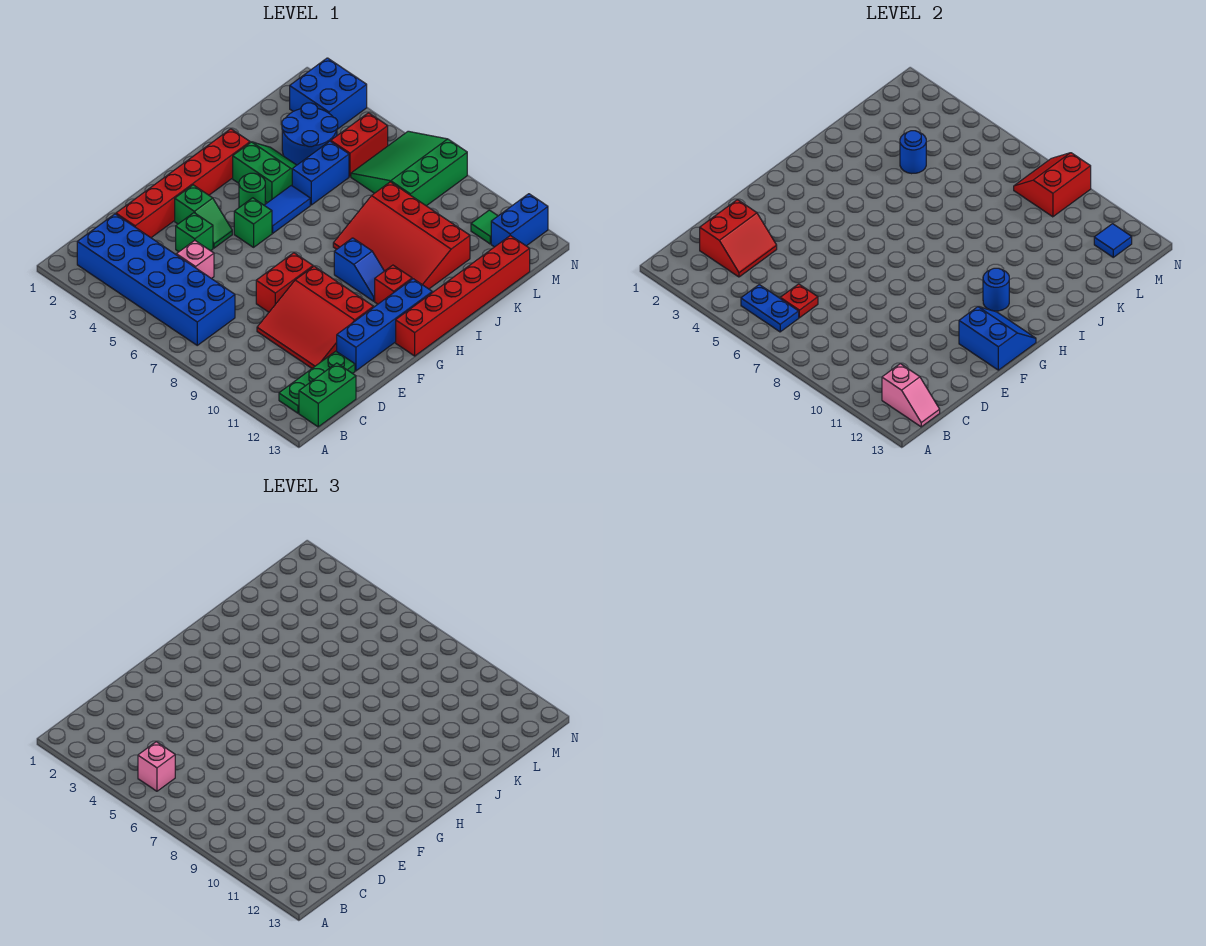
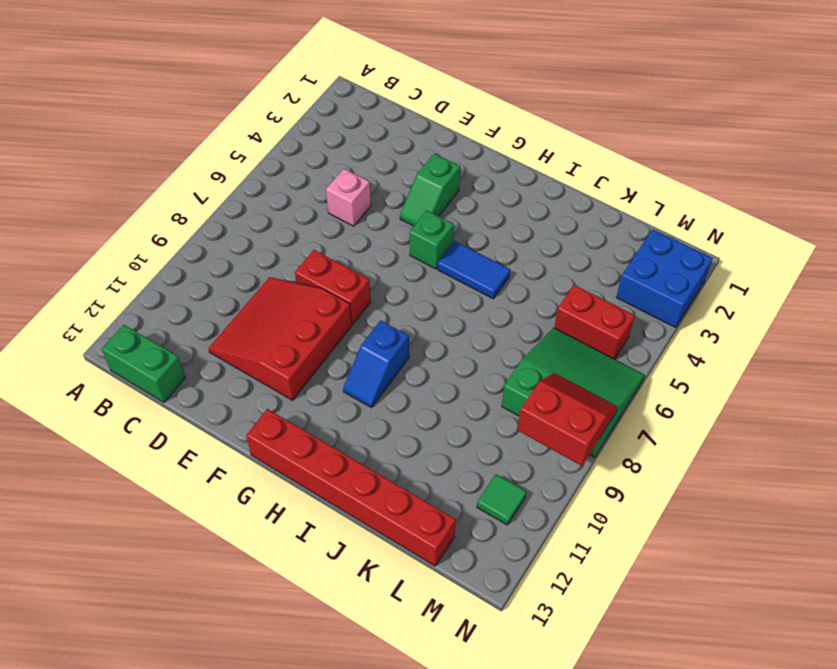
none -> blue 2x6 brick [77,214,235,345]
none -> green 1x3 plate [279,351,355,413]
none -> red 1x6 brick [116,129,250,238]
none -> green 1x1 brick [176,213,213,252]

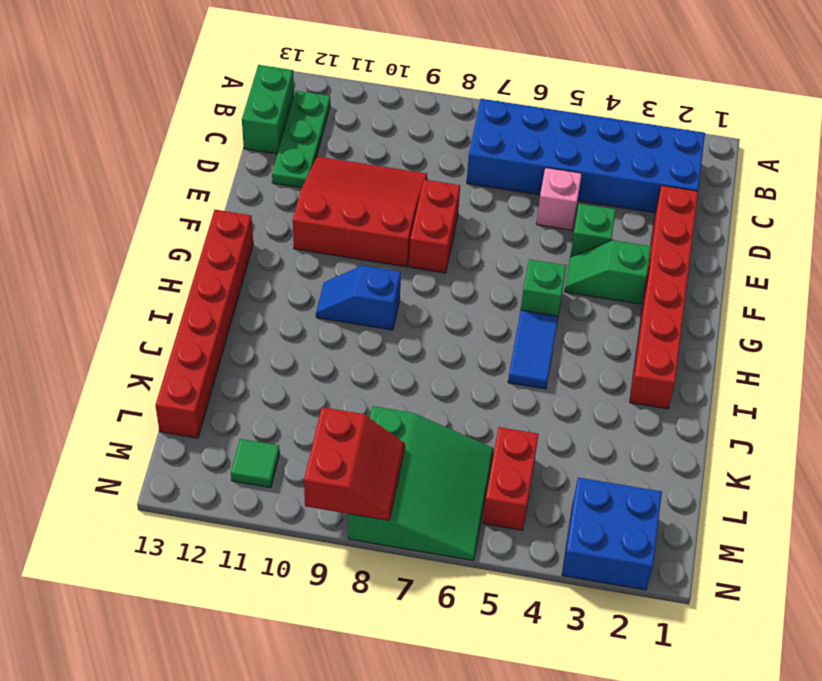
none -> blue 1x4 brick [337,279,432,371]
none -> green 1x1 round brick [239,173,265,207]
none -> red 1x1 brick [375,265,412,304]
none -> green 2x2 slope [233,142,297,203]

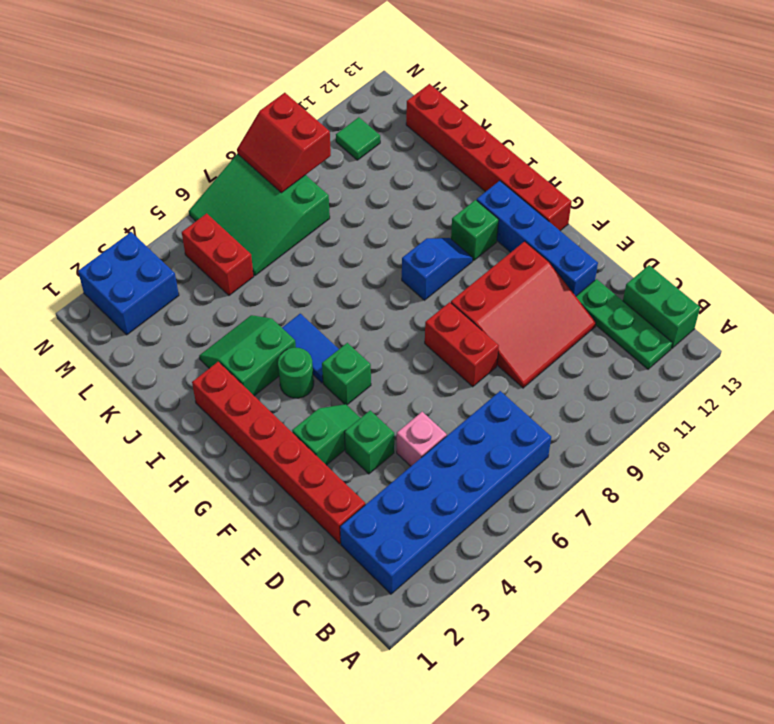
green 1x1 brick [451,200,499,261] -> red 1x1 brick [375,265,412,304]
none -> red 3x4 slope [333,182,470,289]
none -> blue 1x2 brick [292,141,349,205]
none -> blue 2x2 round brick [282,103,338,165]
none -> blue 1x2 brick [491,194,548,247]

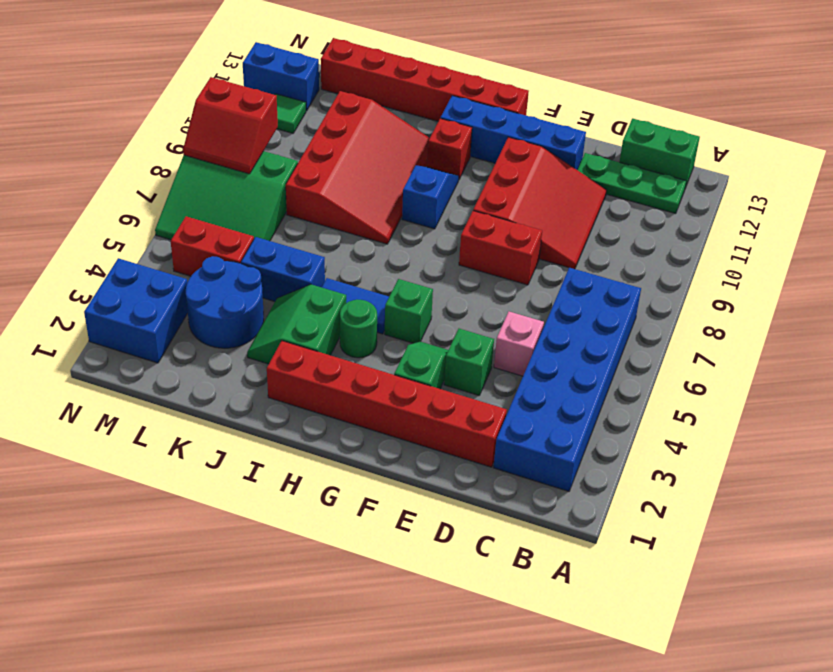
none -> blue 1x2 plate [741,285,799,332]
none -> pink 1x2 slope [882,364,940,427]
none -> red 2x2 slope [700,200,777,277]
none -> red 1x1 plate [780,284,818,318]

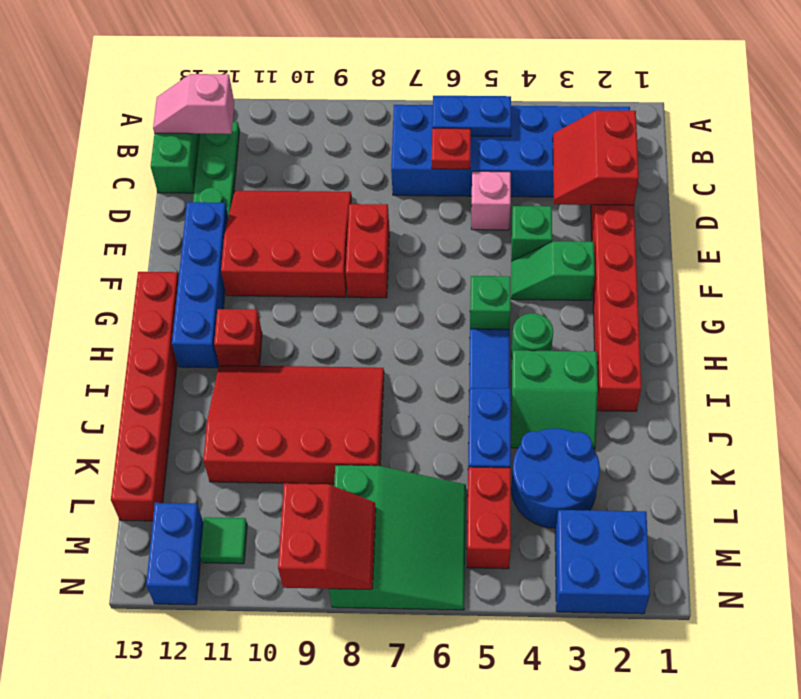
none -> blue 1x2 slope [334,238,384,301]
none -> blue 2x2 slope [959,307,1036,370]
none -> blue 1x1 round brick [983,268,1009,311]
none -> blue 1x1 round brick [900,131,926,174]

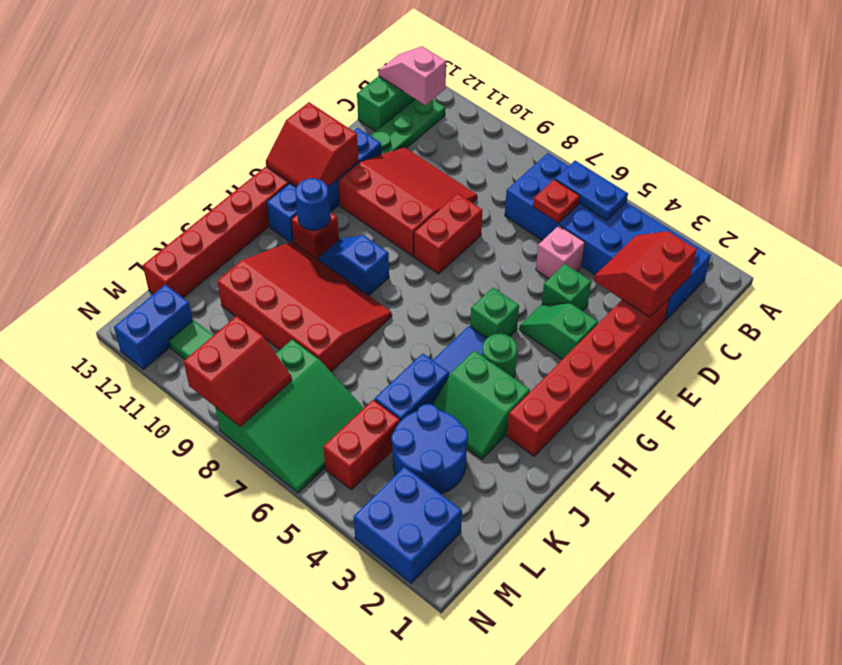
red 2x2 slope [266,102,359,186] -> blue 2x2 slope [959,307,1036,370]
none -> blue 1x1 round brick [900,131,926,174]
none -> blue 1x1 tile [1094,224,1132,257]
none -> pink 1x1 brick [138,742,175,791]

━━━━

* **Work order**
In the records above, find the line with "green 1x1 brick [451,200,499,261]". Print exactly from there through the line with "none -> blue 1x2 slope [334,238,384,301]", minus the pictures.

* **Result of this task**
green 1x1 brick [451,200,499,261] -> red 1x1 brick [375,265,412,304]
none -> red 3x4 slope [333,182,470,289]
none -> blue 1x2 brick [292,141,349,205]
none -> blue 2x2 round brick [282,103,338,165]
none -> blue 1x2 brick [491,194,548,247]

none -> blue 1x2 plate [741,285,799,332]
none -> pink 1x2 slope [882,364,940,427]
none -> red 2x2 slope [700,200,777,277]
none -> red 1x1 plate [780,284,818,318]

none -> blue 1x2 slope [334,238,384,301]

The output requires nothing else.